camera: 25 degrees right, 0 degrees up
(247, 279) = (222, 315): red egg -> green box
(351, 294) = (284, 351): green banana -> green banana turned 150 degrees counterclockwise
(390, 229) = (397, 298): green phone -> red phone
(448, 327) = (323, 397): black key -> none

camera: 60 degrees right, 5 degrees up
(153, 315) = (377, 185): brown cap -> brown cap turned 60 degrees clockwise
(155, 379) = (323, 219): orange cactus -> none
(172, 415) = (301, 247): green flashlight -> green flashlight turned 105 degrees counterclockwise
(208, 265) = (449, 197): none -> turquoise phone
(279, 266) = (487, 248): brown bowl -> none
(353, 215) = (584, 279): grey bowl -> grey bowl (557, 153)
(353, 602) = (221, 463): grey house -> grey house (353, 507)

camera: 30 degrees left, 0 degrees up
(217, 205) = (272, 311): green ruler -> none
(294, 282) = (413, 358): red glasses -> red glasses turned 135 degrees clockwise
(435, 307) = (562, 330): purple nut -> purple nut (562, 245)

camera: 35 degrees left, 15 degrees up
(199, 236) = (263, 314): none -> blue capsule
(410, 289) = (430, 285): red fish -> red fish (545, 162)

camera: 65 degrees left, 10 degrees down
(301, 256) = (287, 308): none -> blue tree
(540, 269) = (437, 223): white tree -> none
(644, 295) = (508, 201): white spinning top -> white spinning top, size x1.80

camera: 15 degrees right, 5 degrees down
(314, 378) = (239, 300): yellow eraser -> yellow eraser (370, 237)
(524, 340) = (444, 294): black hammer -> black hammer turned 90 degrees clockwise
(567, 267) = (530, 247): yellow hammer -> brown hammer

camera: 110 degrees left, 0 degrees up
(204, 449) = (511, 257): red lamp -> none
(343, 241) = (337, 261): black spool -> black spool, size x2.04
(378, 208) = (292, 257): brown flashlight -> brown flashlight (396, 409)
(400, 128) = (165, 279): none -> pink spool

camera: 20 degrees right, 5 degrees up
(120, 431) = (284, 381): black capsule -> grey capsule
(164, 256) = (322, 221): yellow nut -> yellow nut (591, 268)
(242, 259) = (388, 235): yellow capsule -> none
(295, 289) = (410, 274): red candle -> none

────────

### Your goal
The only output should be the lines from the one containing "camera: 15 degrees right, 5 degrees down" through the final line of the material above, copied exactly.

### Answer to this problem
camera: 15 degrees right, 5 degrees down
(314, 378) = (239, 300): yellow eraser -> yellow eraser (370, 237)
(524, 340) = (444, 294): black hammer -> black hammer turned 90 degrees clockwise
(567, 267) = (530, 247): yellow hammer -> brown hammer

camera: 110 degrees left, 0 degrees up
(204, 449) = (511, 257): red lamp -> none
(343, 241) = (337, 261): black spool -> black spool, size x2.04
(378, 208) = (292, 257): brown flashlight -> brown flashlight (396, 409)
(400, 128) = (165, 279): none -> pink spool

camera: 20 degrees right, 5 degrees up
(120, 431) = (284, 381): black capsule -> grey capsule
(164, 256) = (322, 221): yellow nut -> yellow nut (591, 268)
(242, 259) = (388, 235): yellow capsule -> none
(295, 289) = (410, 274): red candle -> none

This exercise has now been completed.